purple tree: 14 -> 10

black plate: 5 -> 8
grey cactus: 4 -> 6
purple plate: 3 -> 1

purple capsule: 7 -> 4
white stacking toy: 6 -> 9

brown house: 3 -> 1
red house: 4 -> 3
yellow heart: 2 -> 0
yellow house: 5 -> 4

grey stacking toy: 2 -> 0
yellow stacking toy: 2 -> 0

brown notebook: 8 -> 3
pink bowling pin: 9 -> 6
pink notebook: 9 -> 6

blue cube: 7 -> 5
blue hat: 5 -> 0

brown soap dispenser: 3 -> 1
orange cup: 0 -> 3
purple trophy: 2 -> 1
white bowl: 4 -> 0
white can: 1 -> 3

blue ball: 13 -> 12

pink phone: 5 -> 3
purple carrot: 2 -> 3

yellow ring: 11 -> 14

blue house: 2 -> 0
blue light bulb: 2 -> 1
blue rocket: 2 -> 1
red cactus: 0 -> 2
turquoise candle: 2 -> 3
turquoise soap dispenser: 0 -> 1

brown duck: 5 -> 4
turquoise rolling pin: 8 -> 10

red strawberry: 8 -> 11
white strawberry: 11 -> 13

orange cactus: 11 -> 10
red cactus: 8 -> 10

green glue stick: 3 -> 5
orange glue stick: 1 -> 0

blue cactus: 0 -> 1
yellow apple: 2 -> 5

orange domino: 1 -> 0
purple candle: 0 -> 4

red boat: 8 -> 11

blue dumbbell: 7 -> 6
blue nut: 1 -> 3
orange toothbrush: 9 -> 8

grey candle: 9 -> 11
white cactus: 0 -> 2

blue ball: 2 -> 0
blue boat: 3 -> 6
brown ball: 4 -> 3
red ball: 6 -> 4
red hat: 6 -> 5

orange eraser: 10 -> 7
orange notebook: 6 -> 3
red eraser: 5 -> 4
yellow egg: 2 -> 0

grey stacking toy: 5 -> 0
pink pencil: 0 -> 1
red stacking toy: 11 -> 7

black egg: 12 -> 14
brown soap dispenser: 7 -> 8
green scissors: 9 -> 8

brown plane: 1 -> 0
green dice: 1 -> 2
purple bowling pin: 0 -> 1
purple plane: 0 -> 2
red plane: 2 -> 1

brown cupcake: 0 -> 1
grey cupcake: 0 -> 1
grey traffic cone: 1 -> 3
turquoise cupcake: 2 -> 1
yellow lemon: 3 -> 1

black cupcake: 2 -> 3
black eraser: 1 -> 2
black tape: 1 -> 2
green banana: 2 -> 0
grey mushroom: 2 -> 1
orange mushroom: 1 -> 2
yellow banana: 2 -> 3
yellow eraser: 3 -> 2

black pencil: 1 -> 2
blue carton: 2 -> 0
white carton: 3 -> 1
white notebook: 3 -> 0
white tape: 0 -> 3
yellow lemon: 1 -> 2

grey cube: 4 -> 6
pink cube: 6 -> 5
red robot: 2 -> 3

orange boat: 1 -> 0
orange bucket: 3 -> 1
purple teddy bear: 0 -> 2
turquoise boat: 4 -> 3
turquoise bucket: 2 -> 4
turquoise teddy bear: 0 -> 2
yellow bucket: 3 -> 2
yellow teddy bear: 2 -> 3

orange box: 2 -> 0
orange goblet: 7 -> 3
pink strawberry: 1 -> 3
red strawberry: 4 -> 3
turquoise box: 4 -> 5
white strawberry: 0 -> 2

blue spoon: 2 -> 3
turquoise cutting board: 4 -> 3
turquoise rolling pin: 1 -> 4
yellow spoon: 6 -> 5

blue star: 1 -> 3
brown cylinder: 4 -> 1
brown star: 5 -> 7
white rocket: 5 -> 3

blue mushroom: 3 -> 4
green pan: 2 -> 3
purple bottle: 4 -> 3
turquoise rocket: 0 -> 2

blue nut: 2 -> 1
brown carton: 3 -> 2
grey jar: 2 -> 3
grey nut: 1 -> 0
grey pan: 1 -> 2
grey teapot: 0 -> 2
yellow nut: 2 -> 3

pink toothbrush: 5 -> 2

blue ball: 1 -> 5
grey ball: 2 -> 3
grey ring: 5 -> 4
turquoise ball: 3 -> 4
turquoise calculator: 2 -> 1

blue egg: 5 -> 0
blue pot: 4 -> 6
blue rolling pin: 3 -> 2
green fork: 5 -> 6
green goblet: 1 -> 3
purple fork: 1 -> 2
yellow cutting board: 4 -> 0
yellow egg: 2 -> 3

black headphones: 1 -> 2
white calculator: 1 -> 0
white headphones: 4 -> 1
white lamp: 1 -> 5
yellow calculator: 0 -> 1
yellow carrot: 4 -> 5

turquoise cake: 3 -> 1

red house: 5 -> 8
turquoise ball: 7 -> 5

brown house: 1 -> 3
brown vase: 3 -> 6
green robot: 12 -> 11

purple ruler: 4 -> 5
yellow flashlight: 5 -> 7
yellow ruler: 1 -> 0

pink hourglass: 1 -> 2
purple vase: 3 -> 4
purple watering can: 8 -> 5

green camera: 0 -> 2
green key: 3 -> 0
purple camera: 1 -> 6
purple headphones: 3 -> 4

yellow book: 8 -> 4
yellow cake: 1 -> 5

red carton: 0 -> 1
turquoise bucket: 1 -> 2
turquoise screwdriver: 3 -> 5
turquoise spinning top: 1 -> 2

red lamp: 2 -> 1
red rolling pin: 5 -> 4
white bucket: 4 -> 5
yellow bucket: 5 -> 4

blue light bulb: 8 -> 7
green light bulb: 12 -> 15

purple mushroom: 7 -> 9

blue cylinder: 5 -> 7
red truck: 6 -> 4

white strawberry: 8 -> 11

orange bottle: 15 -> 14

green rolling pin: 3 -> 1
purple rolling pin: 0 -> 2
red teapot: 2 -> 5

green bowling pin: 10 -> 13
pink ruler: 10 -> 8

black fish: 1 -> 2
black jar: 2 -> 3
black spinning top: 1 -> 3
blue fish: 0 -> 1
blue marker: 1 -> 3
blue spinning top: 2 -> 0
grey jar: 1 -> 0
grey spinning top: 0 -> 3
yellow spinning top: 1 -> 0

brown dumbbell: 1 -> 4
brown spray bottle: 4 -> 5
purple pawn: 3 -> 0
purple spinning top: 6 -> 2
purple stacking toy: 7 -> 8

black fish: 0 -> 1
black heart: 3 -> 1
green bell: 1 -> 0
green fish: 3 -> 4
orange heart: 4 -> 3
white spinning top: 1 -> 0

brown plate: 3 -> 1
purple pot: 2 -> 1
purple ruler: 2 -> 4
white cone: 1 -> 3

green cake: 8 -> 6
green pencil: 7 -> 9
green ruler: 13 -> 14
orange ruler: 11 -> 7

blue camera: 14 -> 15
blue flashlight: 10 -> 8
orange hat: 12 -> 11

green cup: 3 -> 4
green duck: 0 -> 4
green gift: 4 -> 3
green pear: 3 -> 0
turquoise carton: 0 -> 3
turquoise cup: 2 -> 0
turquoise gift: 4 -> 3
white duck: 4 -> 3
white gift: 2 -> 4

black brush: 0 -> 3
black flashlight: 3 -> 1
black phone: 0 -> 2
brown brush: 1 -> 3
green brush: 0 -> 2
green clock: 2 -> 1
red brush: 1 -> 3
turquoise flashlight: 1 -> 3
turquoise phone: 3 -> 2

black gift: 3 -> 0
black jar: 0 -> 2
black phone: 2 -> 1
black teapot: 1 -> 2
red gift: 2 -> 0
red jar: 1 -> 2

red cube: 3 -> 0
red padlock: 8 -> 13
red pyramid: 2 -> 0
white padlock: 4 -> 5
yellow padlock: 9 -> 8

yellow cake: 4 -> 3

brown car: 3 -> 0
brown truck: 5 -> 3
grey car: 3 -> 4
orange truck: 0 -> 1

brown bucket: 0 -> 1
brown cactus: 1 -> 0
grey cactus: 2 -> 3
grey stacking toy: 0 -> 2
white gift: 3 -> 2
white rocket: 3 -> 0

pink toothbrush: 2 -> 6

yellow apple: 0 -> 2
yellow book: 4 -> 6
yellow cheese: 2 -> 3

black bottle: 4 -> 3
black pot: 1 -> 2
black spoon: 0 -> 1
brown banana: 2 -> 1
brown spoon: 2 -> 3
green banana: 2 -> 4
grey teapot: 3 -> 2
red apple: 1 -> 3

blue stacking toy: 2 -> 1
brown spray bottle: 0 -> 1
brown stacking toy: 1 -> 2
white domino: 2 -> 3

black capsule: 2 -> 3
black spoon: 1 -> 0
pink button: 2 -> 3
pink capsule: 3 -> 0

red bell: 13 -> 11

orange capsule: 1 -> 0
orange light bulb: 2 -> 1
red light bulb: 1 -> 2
---
= TASK DIRECTIONS =
Could you set down, word for word, only the lines above from the line with "red strawberry: 4 -> 3" to the line with "blue pot: 4 -> 6", including both?

= SOLUTION TO THIS TASK =
red strawberry: 4 -> 3
turquoise box: 4 -> 5
white strawberry: 0 -> 2

blue spoon: 2 -> 3
turquoise cutting board: 4 -> 3
turquoise rolling pin: 1 -> 4
yellow spoon: 6 -> 5

blue star: 1 -> 3
brown cylinder: 4 -> 1
brown star: 5 -> 7
white rocket: 5 -> 3

blue mushroom: 3 -> 4
green pan: 2 -> 3
purple bottle: 4 -> 3
turquoise rocket: 0 -> 2

blue nut: 2 -> 1
brown carton: 3 -> 2
grey jar: 2 -> 3
grey nut: 1 -> 0
grey pan: 1 -> 2
grey teapot: 0 -> 2
yellow nut: 2 -> 3

pink toothbrush: 5 -> 2

blue ball: 1 -> 5
grey ball: 2 -> 3
grey ring: 5 -> 4
turquoise ball: 3 -> 4
turquoise calculator: 2 -> 1

blue egg: 5 -> 0
blue pot: 4 -> 6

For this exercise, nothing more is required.